### Input for this task:
[Start of section]

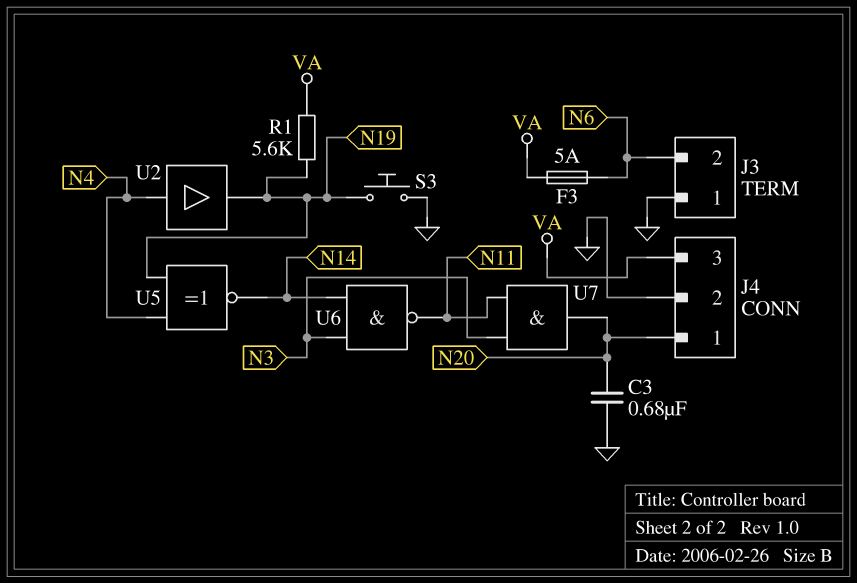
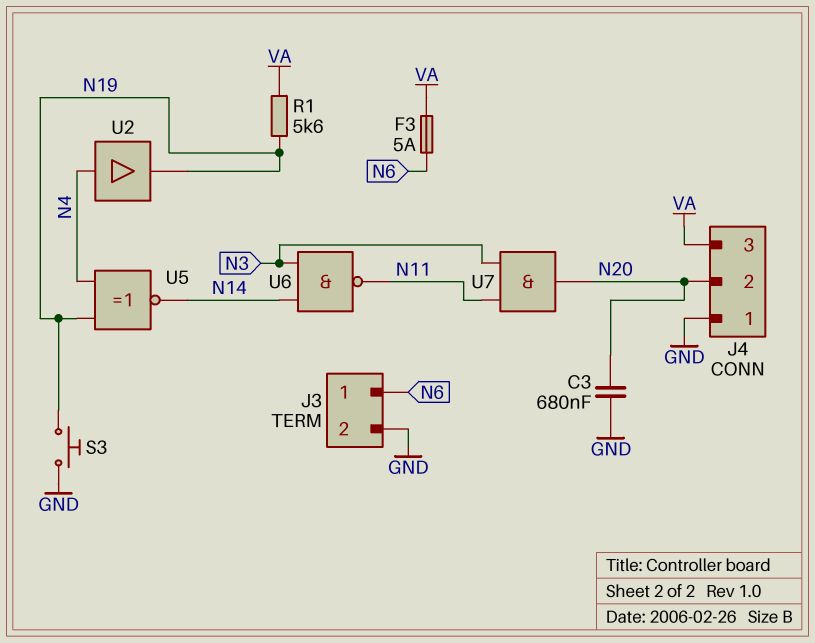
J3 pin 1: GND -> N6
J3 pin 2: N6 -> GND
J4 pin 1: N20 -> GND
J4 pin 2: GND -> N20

[End of section]
[Start of section]

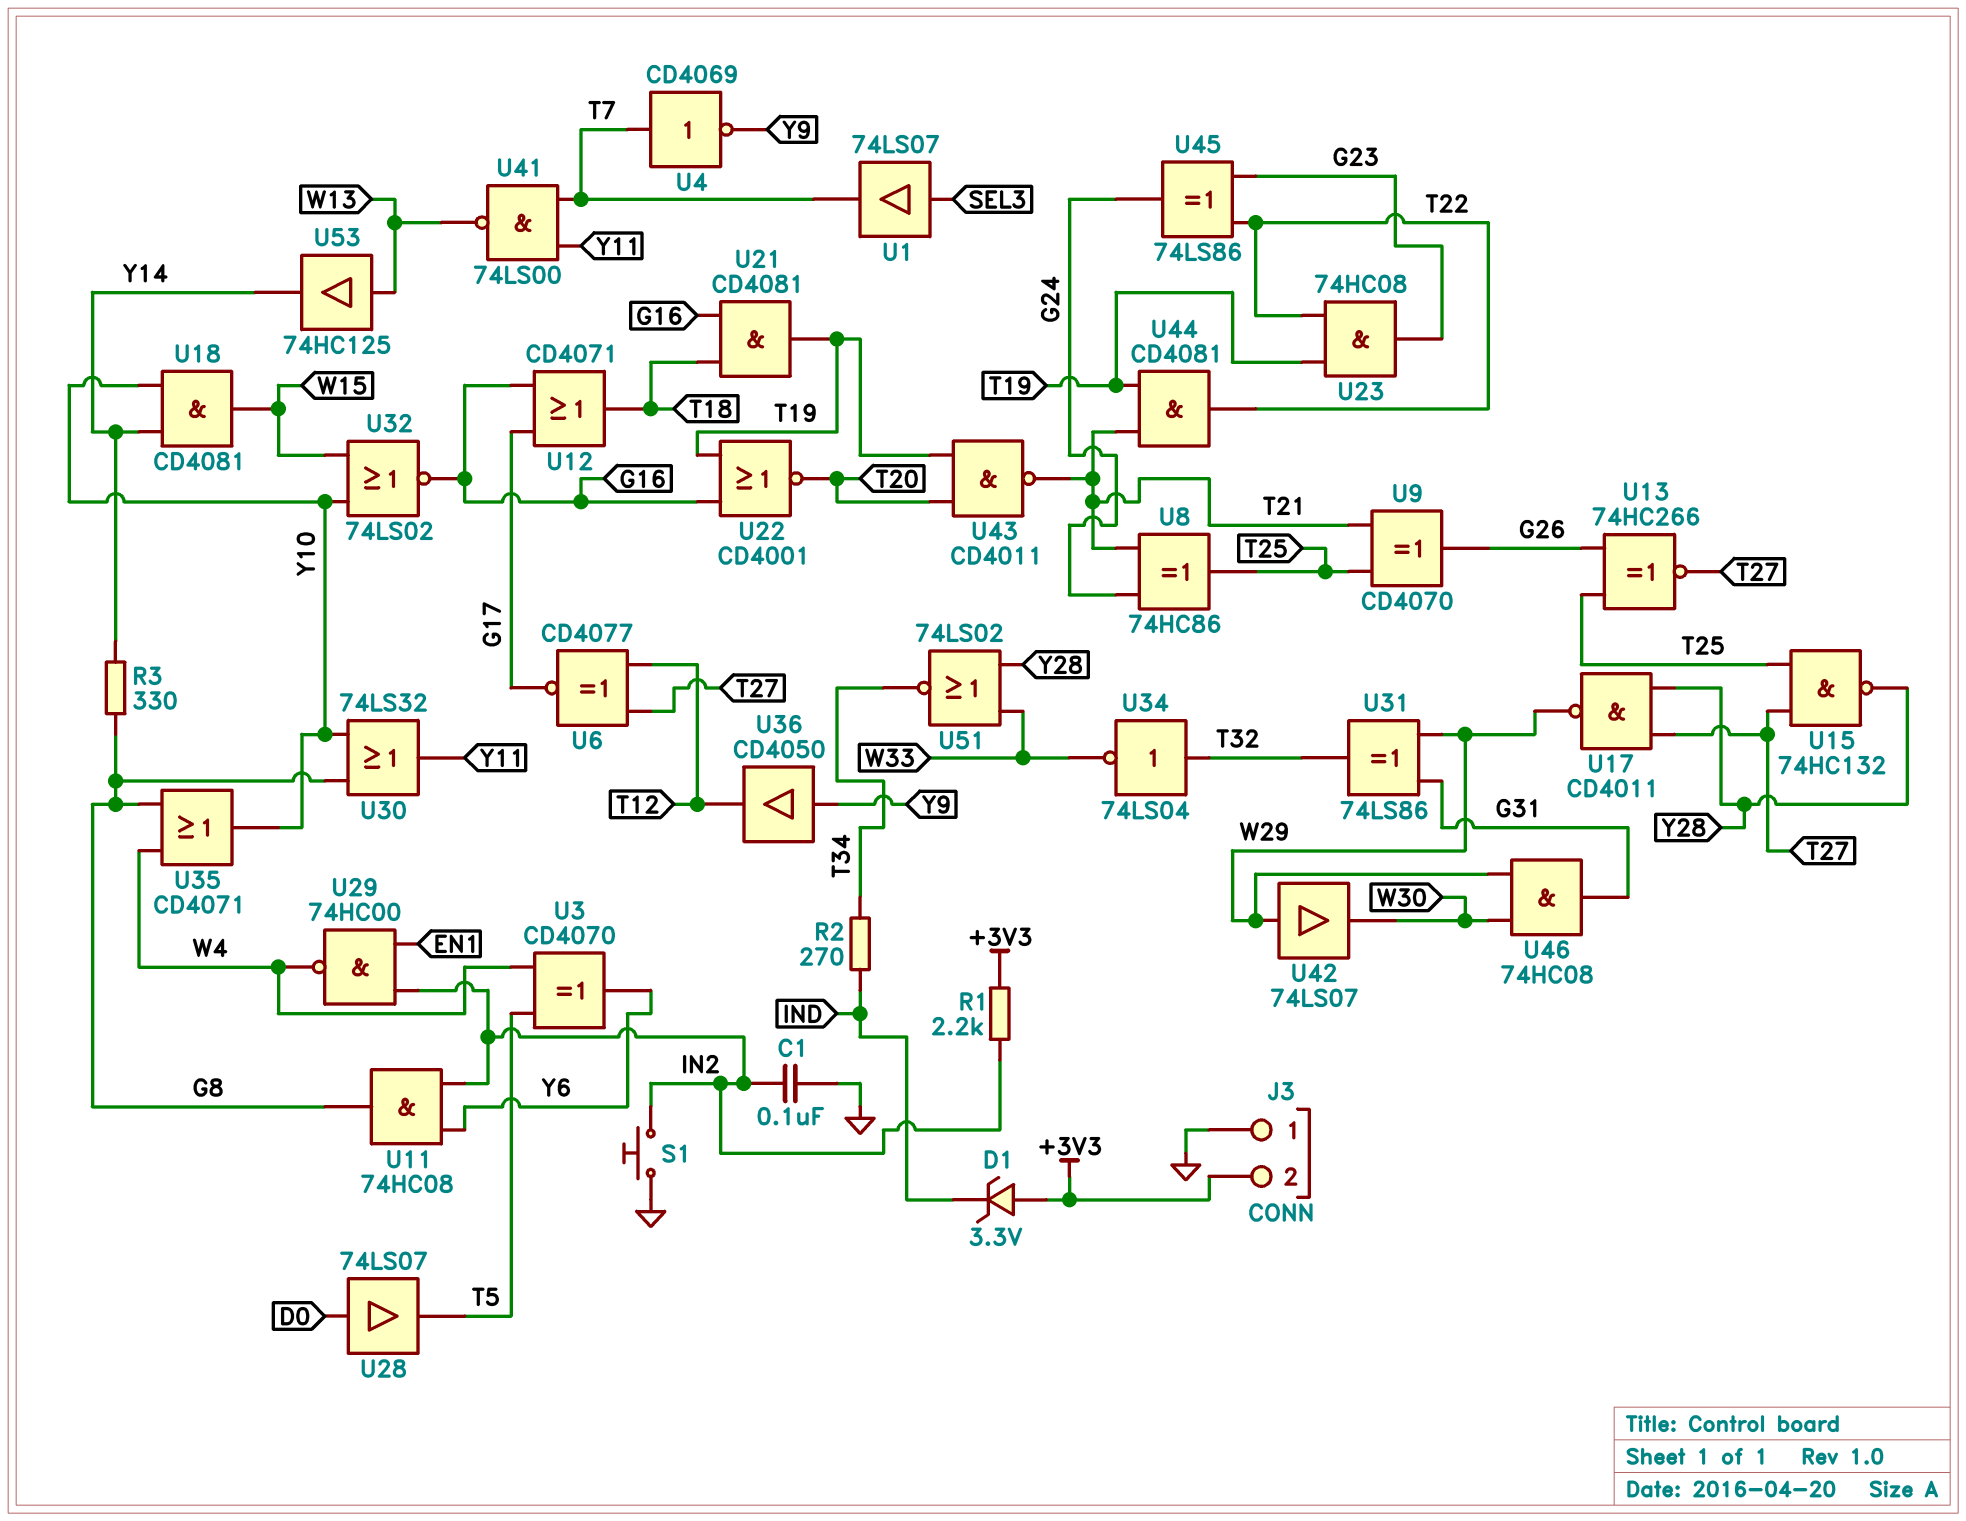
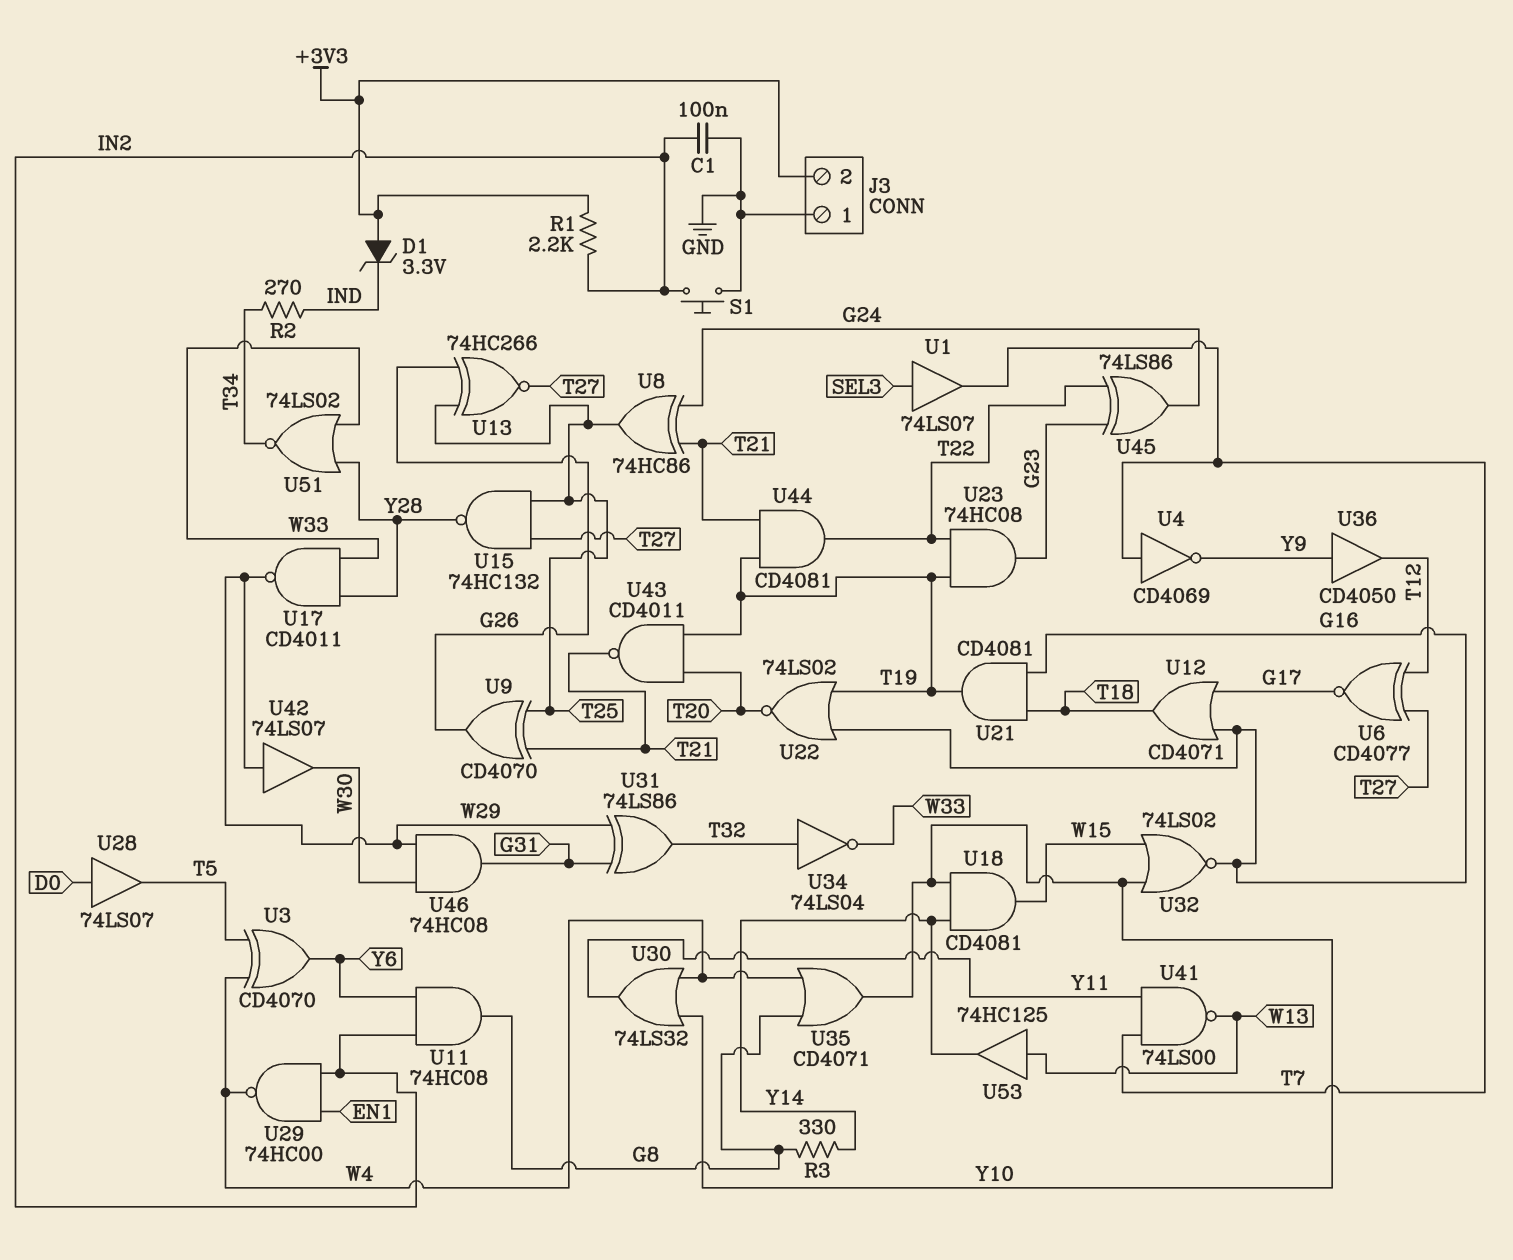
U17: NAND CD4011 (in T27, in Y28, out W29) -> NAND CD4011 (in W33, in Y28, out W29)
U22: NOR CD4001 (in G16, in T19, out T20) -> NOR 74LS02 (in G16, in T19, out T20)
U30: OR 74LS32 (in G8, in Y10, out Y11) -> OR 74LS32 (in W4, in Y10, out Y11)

[End of section]

### Assignment:
Scan the listing above for the line that has "U17: NAND CD4011", then copy exactly from that line through the line that has "U30: OR 74LS32".

### Response to the task:
U17: NAND CD4011 (in T27, in Y28, out W29) -> NAND CD4011 (in W33, in Y28, out W29)
U22: NOR CD4001 (in G16, in T19, out T20) -> NOR 74LS02 (in G16, in T19, out T20)
U30: OR 74LS32 (in G8, in Y10, out Y11) -> OR 74LS32 (in W4, in Y10, out Y11)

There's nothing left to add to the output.